● DESCRIPTION OF THE TASK: An exact restatement of the data is required, with the images omitted.

··· INFORMATION SHOWN ···

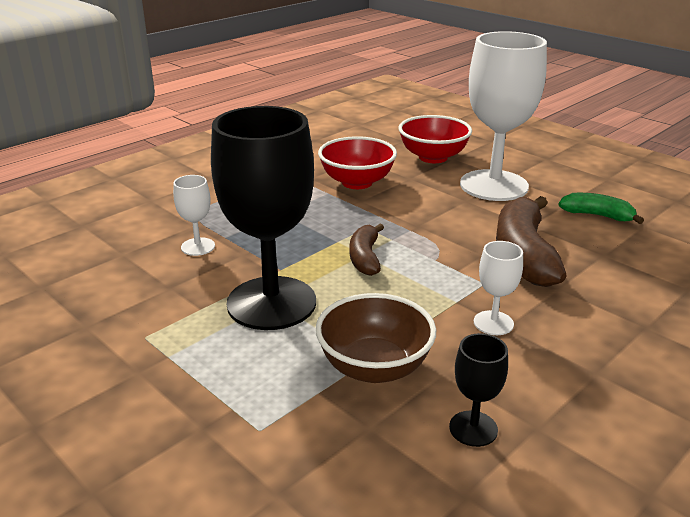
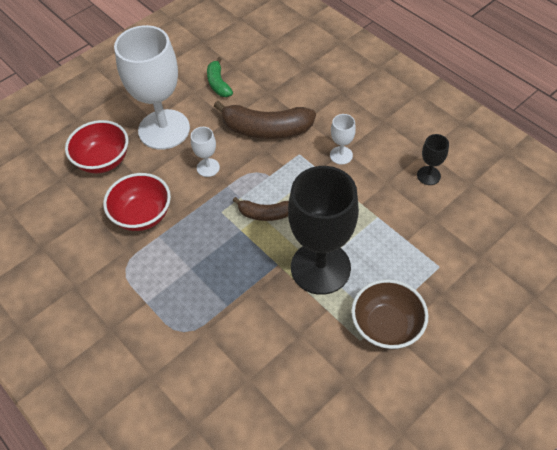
camera: 85 degrees left, 25 degrees up
white goblet [173,175,215,256] -> white goblet moved to [191,127,220,177]
brown bowl [315,293,436,383] -> brown bowl moved to [351,279,428,350]
green banana [558,193,644,224] -> green banana turned 45 degrees counterclockwise [207,57,233,97]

···

● OUTPUT BELOW:
camera: 85 degrees left, 25 degrees up
white goblet [173,175,215,256] -> white goblet moved to [191,127,220,177]
brown bowl [315,293,436,383] -> brown bowl moved to [351,279,428,350]
green banana [558,193,644,224] -> green banana turned 45 degrees counterclockwise [207,57,233,97]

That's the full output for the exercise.